▸ **Provided records**:
■ ■ ■ ■ ■

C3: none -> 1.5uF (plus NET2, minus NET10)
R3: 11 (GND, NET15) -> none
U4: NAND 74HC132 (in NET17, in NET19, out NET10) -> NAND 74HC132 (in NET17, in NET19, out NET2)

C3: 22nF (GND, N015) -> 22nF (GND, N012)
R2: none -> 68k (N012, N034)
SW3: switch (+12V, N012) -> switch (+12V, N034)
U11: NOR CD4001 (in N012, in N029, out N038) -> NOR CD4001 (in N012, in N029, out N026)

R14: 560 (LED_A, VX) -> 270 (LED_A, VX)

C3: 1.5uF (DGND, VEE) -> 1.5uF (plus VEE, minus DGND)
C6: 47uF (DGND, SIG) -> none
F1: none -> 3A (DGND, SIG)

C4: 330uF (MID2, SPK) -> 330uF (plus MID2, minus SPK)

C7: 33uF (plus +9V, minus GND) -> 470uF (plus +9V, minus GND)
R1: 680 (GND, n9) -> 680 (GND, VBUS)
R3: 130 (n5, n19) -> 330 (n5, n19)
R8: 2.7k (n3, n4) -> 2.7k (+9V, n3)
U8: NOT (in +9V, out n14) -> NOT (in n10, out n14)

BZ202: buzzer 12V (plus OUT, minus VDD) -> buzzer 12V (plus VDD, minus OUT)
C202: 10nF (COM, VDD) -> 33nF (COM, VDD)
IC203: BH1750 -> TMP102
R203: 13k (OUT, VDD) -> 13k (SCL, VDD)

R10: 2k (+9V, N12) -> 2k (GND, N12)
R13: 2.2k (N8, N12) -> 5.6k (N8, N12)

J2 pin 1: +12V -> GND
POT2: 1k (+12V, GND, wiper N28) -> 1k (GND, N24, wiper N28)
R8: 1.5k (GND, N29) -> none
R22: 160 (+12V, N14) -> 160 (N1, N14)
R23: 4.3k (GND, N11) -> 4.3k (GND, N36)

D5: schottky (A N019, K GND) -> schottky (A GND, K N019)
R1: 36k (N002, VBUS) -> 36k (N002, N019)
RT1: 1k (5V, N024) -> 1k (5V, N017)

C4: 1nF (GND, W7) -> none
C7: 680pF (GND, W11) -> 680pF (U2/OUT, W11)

■ ■ ■ ■ ■

▸ **What needs to be done**:
Only the lines from the one with "R3: 11 (GND, NET15) -> none" through the end of the listing should be output, exactly as they appear.

▸ **Reply to the task**:
R3: 11 (GND, NET15) -> none
U4: NAND 74HC132 (in NET17, in NET19, out NET10) -> NAND 74HC132 (in NET17, in NET19, out NET2)

C3: 22nF (GND, N015) -> 22nF (GND, N012)
R2: none -> 68k (N012, N034)
SW3: switch (+12V, N012) -> switch (+12V, N034)
U11: NOR CD4001 (in N012, in N029, out N038) -> NOR CD4001 (in N012, in N029, out N026)

R14: 560 (LED_A, VX) -> 270 (LED_A, VX)

C3: 1.5uF (DGND, VEE) -> 1.5uF (plus VEE, minus DGND)
C6: 47uF (DGND, SIG) -> none
F1: none -> 3A (DGND, SIG)

C4: 330uF (MID2, SPK) -> 330uF (plus MID2, minus SPK)

C7: 33uF (plus +9V, minus GND) -> 470uF (plus +9V, minus GND)
R1: 680 (GND, n9) -> 680 (GND, VBUS)
R3: 130 (n5, n19) -> 330 (n5, n19)
R8: 2.7k (n3, n4) -> 2.7k (+9V, n3)
U8: NOT (in +9V, out n14) -> NOT (in n10, out n14)

BZ202: buzzer 12V (plus OUT, minus VDD) -> buzzer 12V (plus VDD, minus OUT)
C202: 10nF (COM, VDD) -> 33nF (COM, VDD)
IC203: BH1750 -> TMP102
R203: 13k (OUT, VDD) -> 13k (SCL, VDD)

R10: 2k (+9V, N12) -> 2k (GND, N12)
R13: 2.2k (N8, N12) -> 5.6k (N8, N12)

J2 pin 1: +12V -> GND
POT2: 1k (+12V, GND, wiper N28) -> 1k (GND, N24, wiper N28)
R8: 1.5k (GND, N29) -> none
R22: 160 (+12V, N14) -> 160 (N1, N14)
R23: 4.3k (GND, N11) -> 4.3k (GND, N36)

D5: schottky (A N019, K GND) -> schottky (A GND, K N019)
R1: 36k (N002, VBUS) -> 36k (N002, N019)
RT1: 1k (5V, N024) -> 1k (5V, N017)

C4: 1nF (GND, W7) -> none
C7: 680pF (GND, W11) -> 680pF (U2/OUT, W11)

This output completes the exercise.